- About this exercise
All the lines below need to be transcribed exactly. Pictures get left out.

- Dataset extract
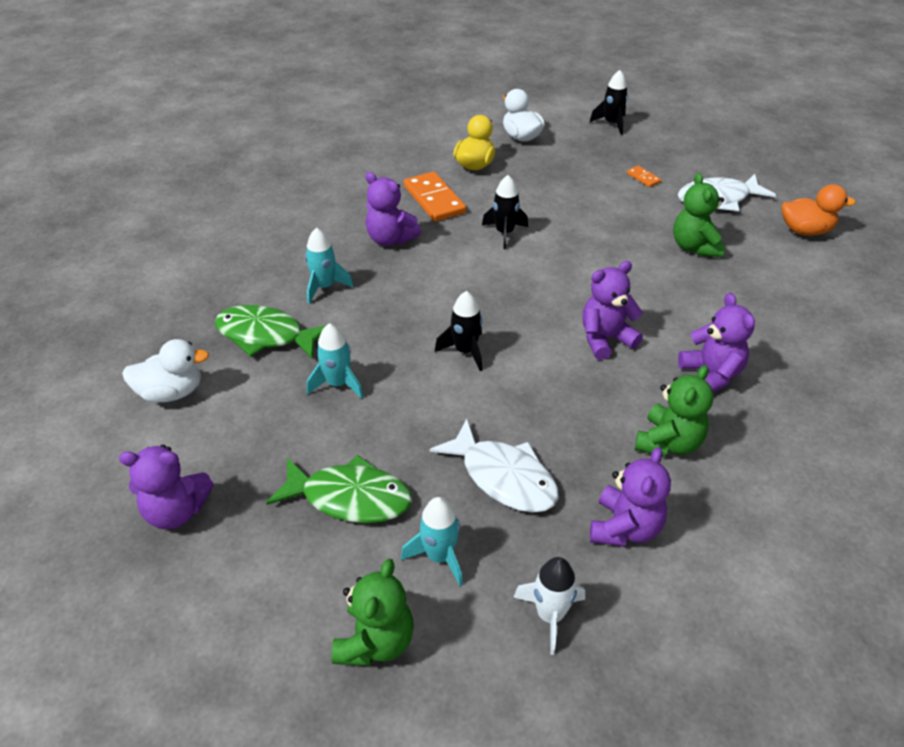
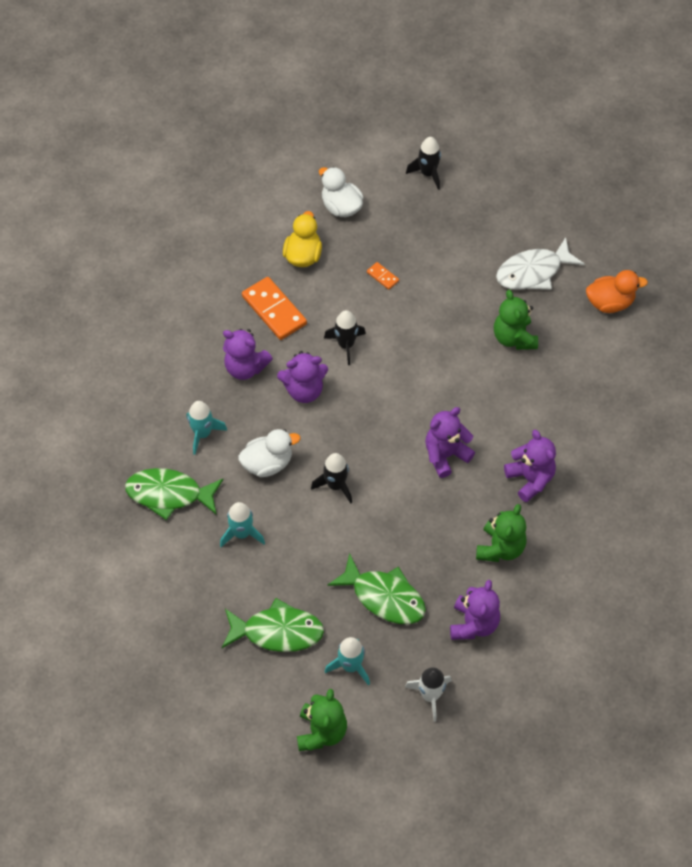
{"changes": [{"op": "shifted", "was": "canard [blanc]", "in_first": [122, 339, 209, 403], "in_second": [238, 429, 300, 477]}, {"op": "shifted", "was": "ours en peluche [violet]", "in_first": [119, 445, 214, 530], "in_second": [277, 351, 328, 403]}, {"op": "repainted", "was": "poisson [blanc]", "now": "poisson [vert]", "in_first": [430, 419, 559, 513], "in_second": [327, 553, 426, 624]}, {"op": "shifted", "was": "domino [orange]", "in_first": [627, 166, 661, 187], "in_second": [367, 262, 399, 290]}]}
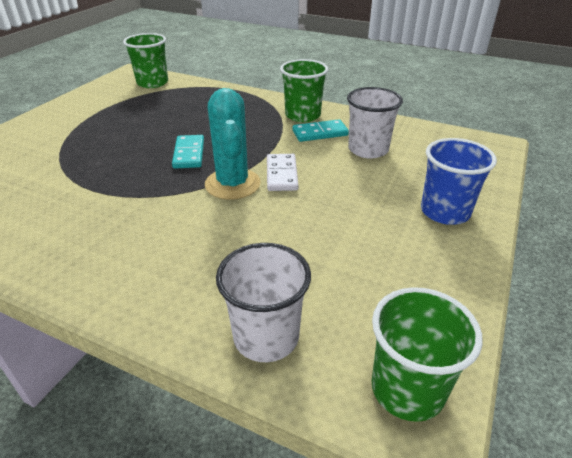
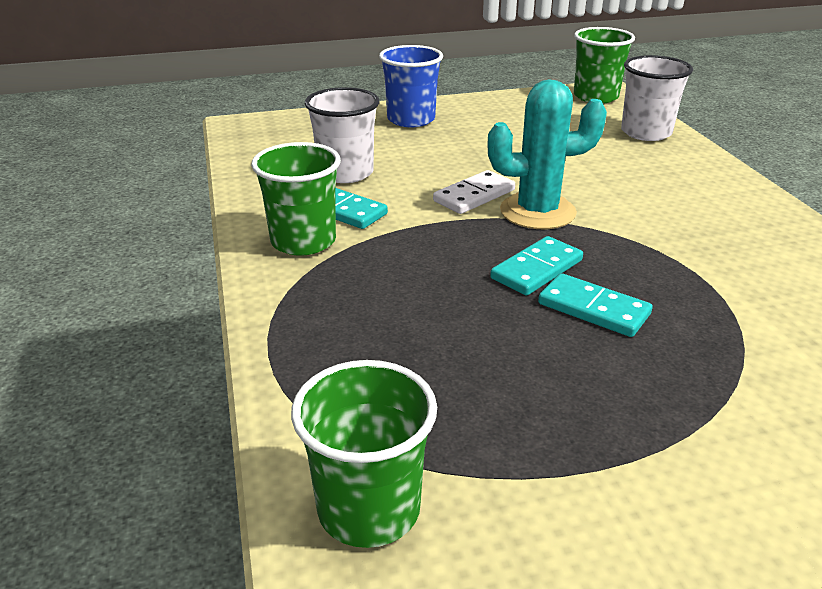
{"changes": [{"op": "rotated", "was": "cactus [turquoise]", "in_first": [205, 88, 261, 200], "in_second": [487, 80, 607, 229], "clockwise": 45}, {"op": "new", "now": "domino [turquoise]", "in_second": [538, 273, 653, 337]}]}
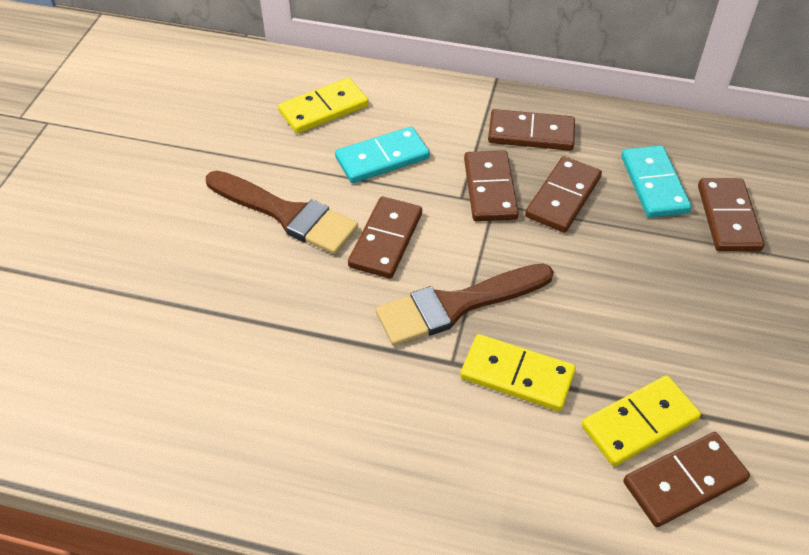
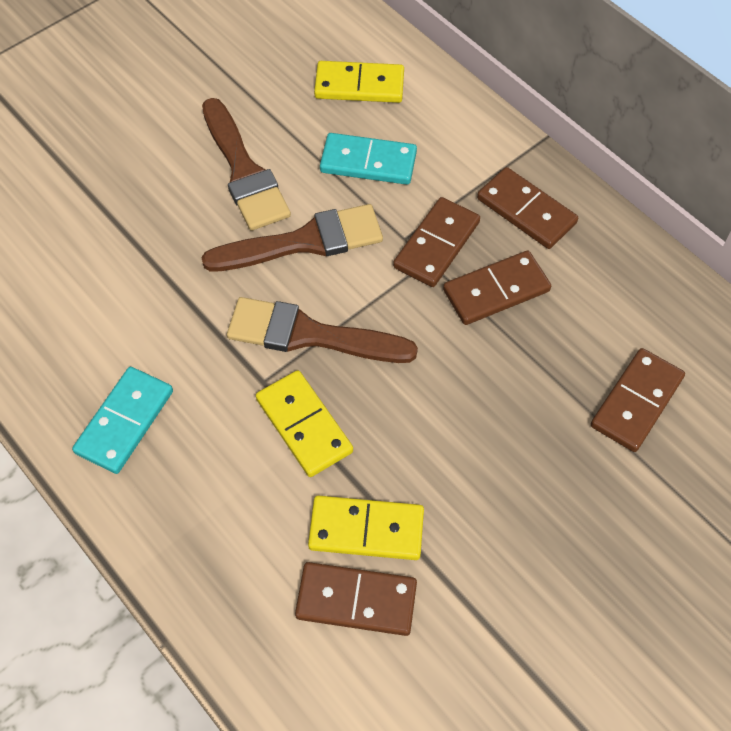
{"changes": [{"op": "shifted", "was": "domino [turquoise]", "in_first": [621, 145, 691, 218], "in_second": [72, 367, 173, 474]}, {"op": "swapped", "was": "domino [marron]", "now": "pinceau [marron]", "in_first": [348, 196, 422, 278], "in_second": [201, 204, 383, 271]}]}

- Written answer
{"changes": [{"op": "shifted", "was": "canard [blanc]", "in_first": [122, 339, 209, 403], "in_second": [238, 429, 300, 477]}, {"op": "shifted", "was": "ours en peluche [violet]", "in_first": [119, 445, 214, 530], "in_second": [277, 351, 328, 403]}, {"op": "repainted", "was": "poisson [blanc]", "now": "poisson [vert]", "in_first": [430, 419, 559, 513], "in_second": [327, 553, 426, 624]}, {"op": "shifted", "was": "domino [orange]", "in_first": [627, 166, 661, 187], "in_second": [367, 262, 399, 290]}]}
{"changes": [{"op": "rotated", "was": "cactus [turquoise]", "in_first": [205, 88, 261, 200], "in_second": [487, 80, 607, 229], "clockwise": 45}, {"op": "new", "now": "domino [turquoise]", "in_second": [538, 273, 653, 337]}]}
{"changes": [{"op": "shifted", "was": "domino [turquoise]", "in_first": [621, 145, 691, 218], "in_second": [72, 367, 173, 474]}, {"op": "swapped", "was": "domino [marron]", "now": "pinceau [marron]", "in_first": [348, 196, 422, 278], "in_second": [201, 204, 383, 271]}]}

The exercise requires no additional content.